Records from a data source
━━━━━━━━━━━━━━━━
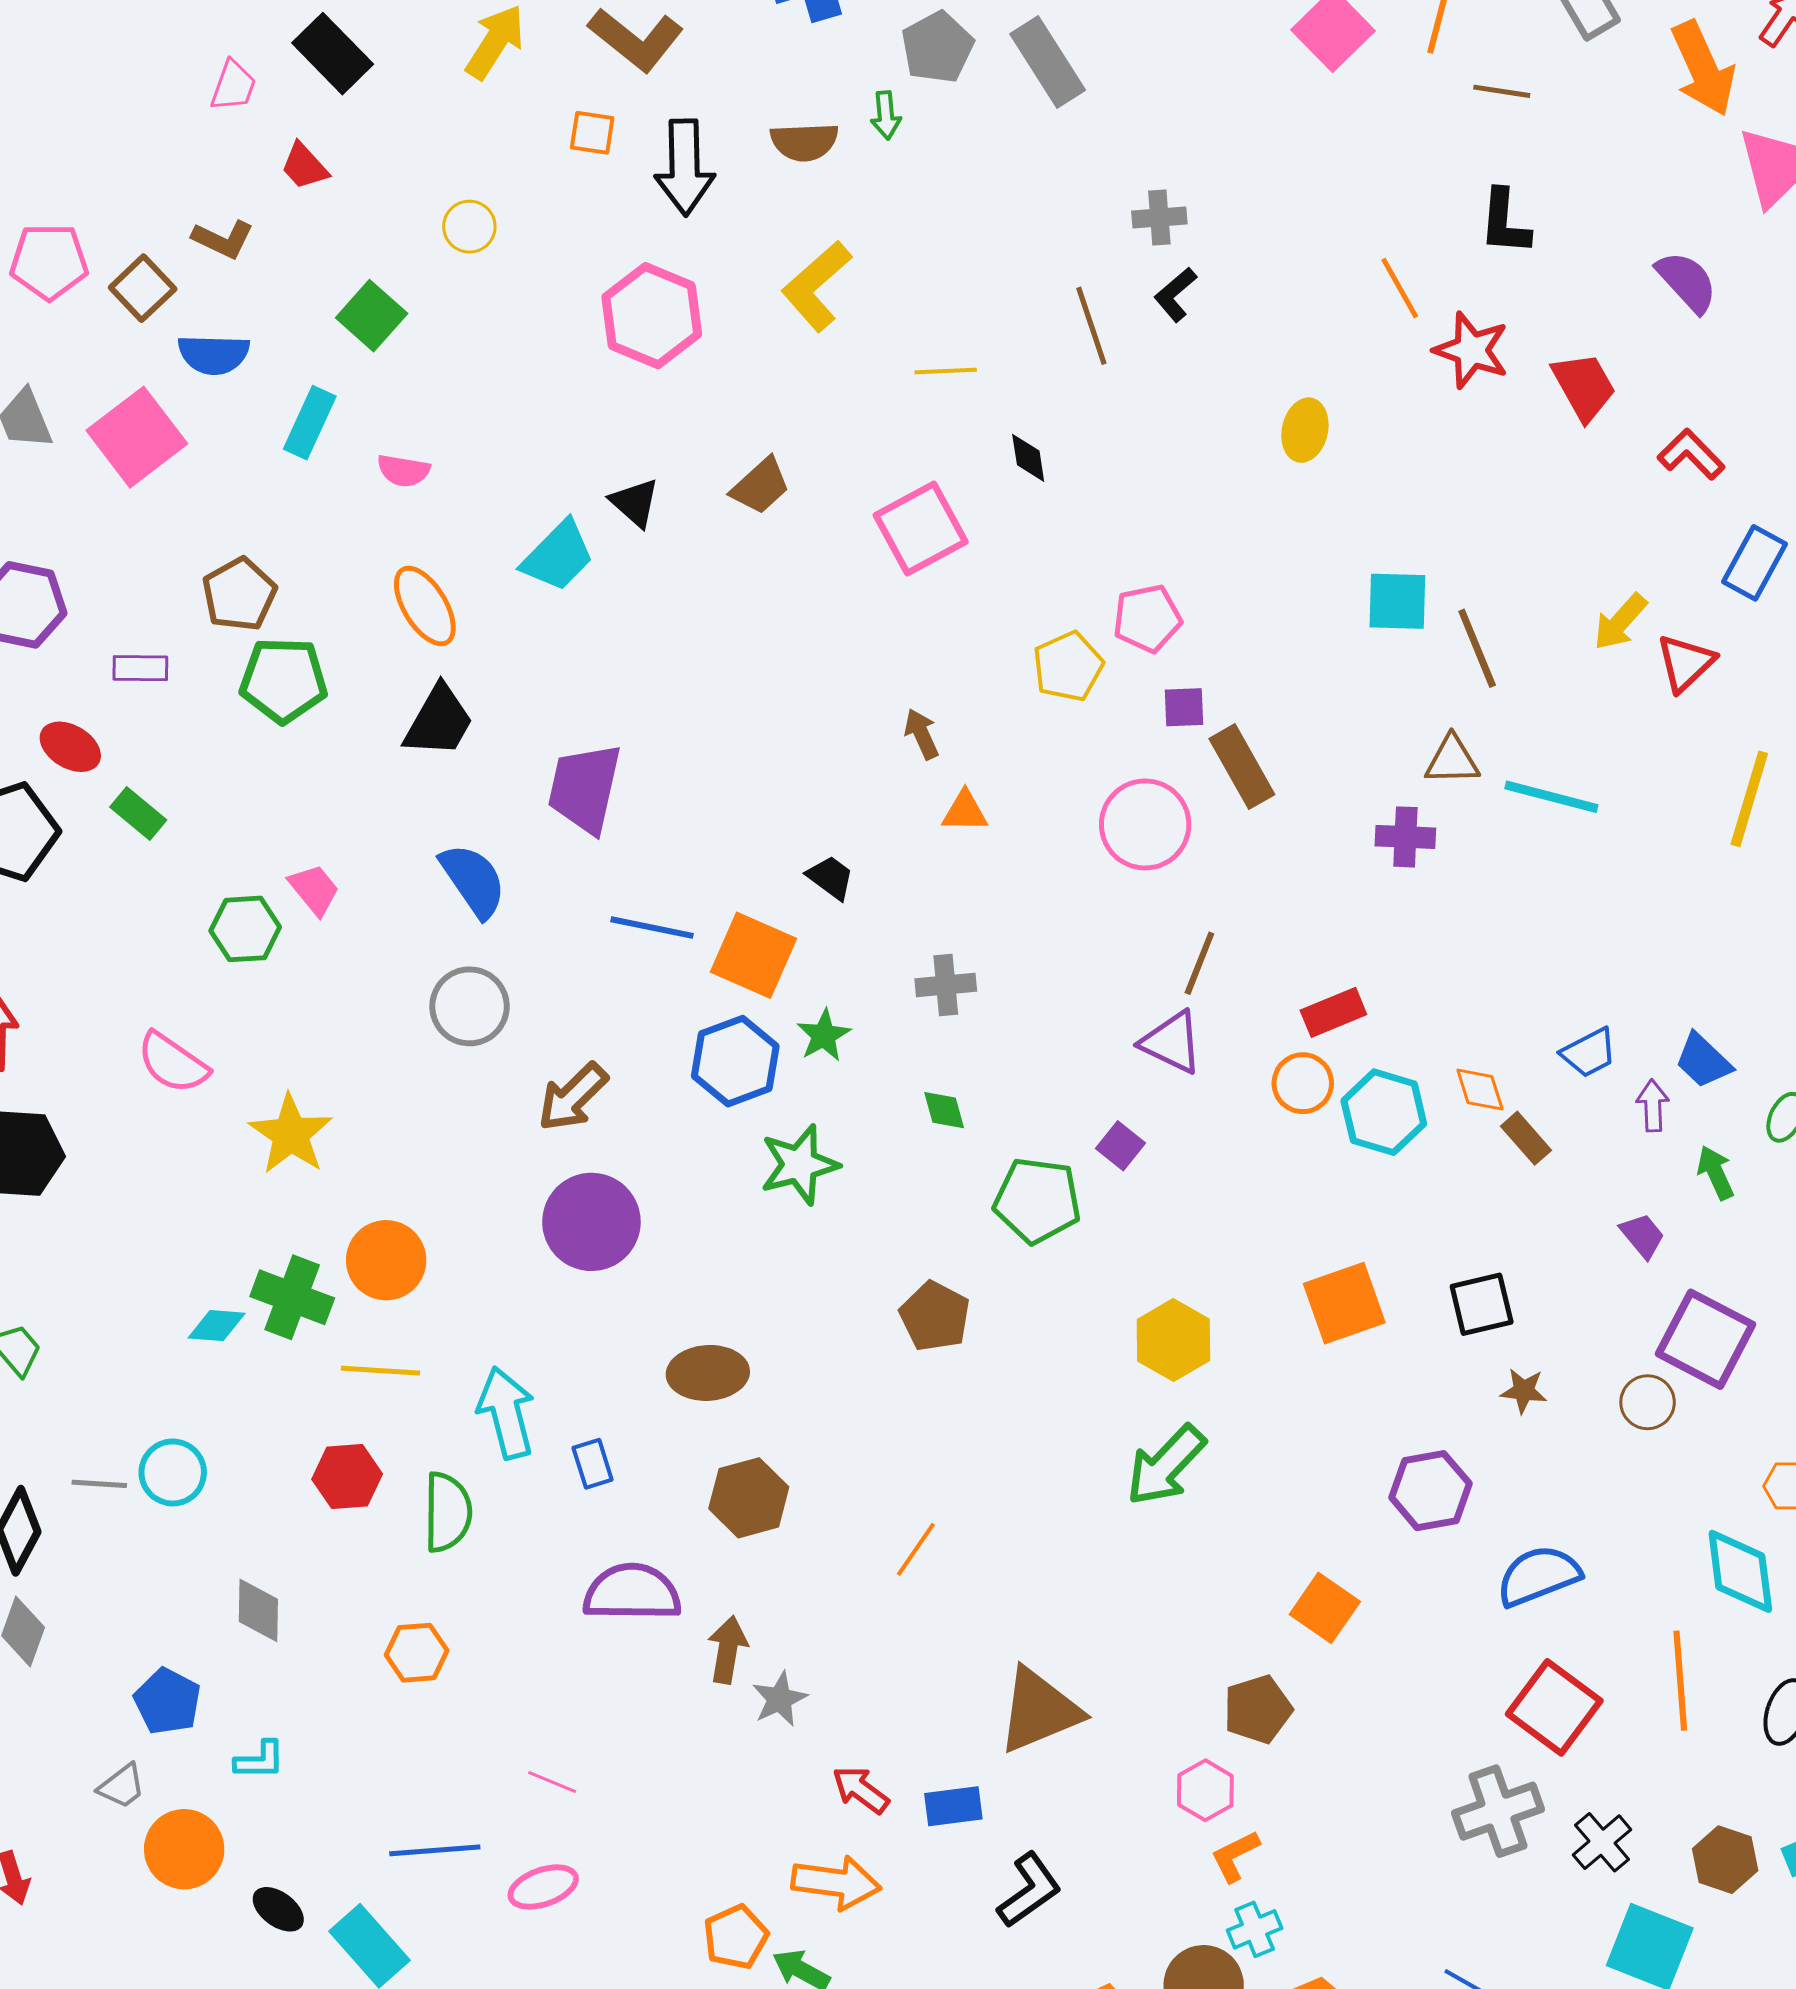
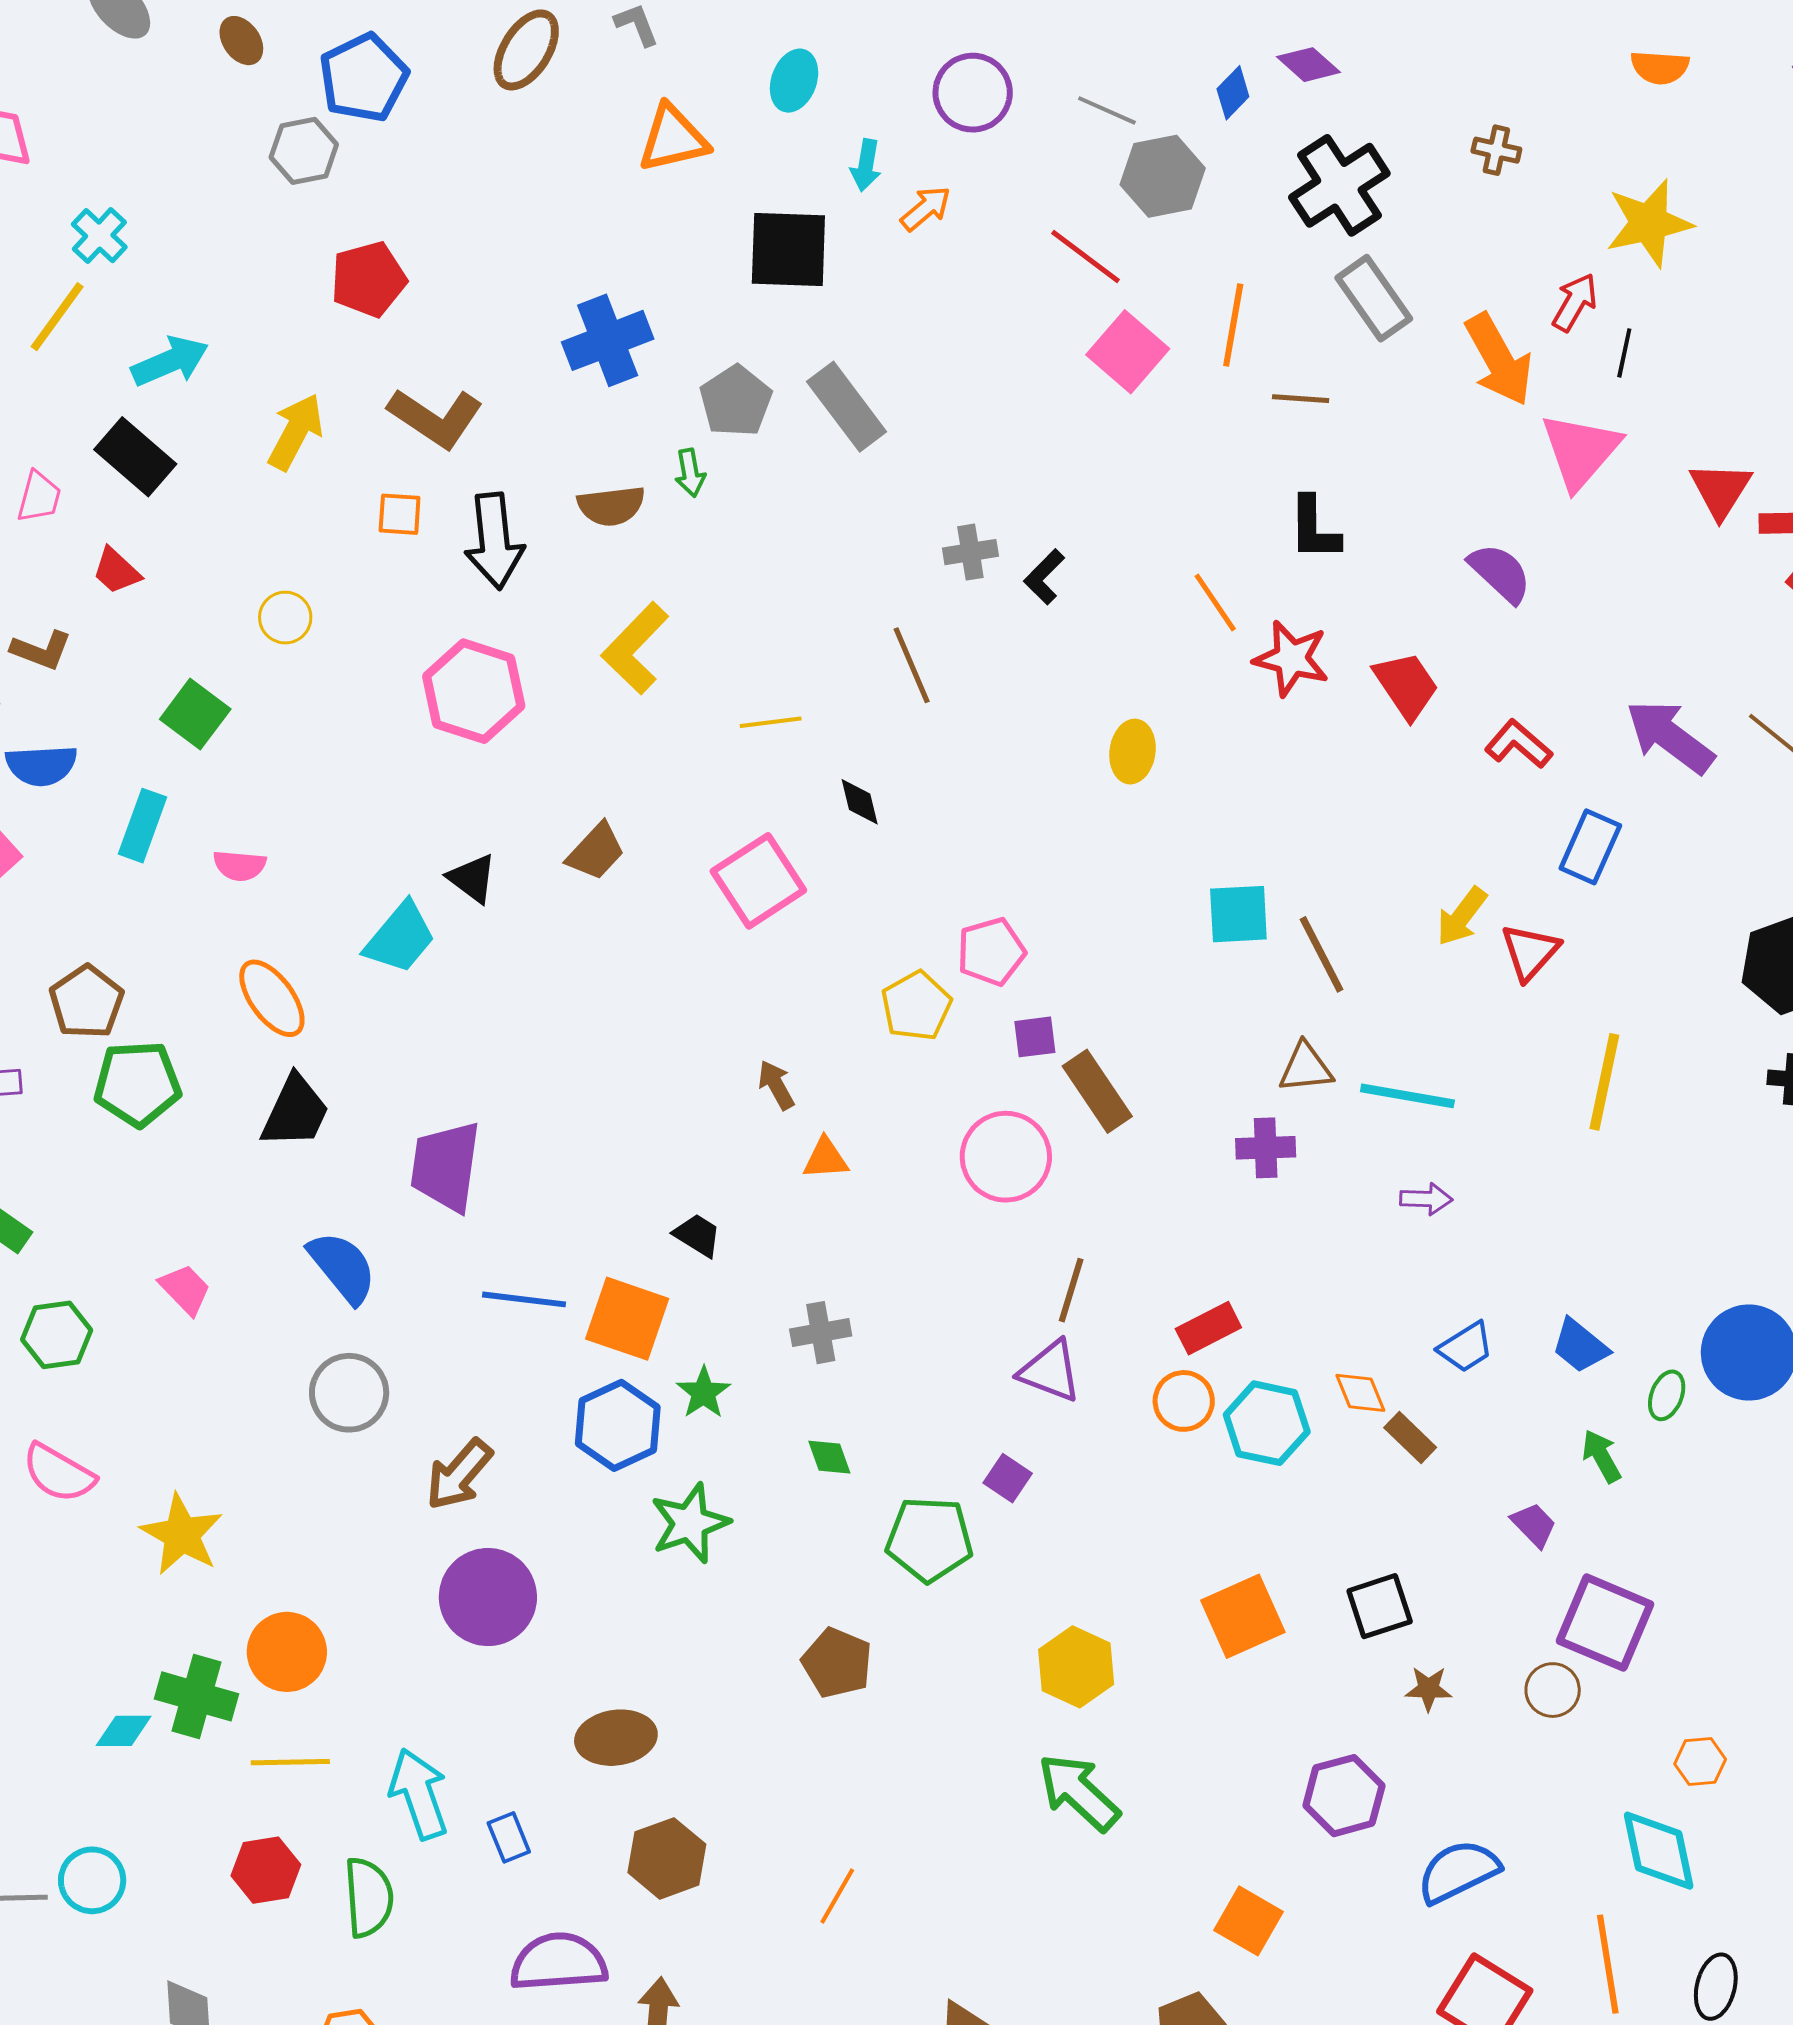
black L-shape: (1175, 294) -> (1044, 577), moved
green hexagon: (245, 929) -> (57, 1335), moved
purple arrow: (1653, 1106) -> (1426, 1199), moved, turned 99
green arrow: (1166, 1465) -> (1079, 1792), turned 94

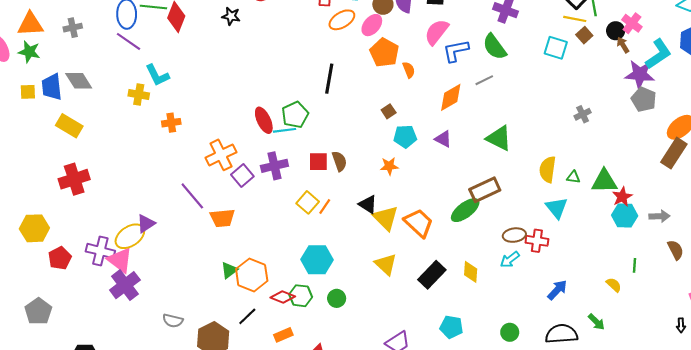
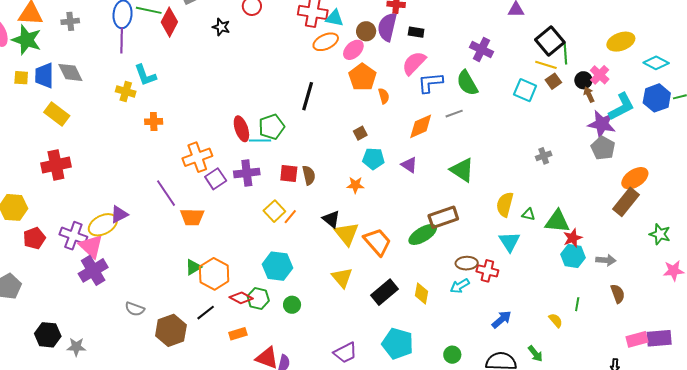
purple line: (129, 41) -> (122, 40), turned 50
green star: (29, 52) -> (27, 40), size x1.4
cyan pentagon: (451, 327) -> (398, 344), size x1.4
━━━━━━━━━━━━━━━━
Please show every line of the entries above that contains the word "size".

green star: (29, 52) -> (27, 40), size x1.4
cyan pentagon: (451, 327) -> (398, 344), size x1.4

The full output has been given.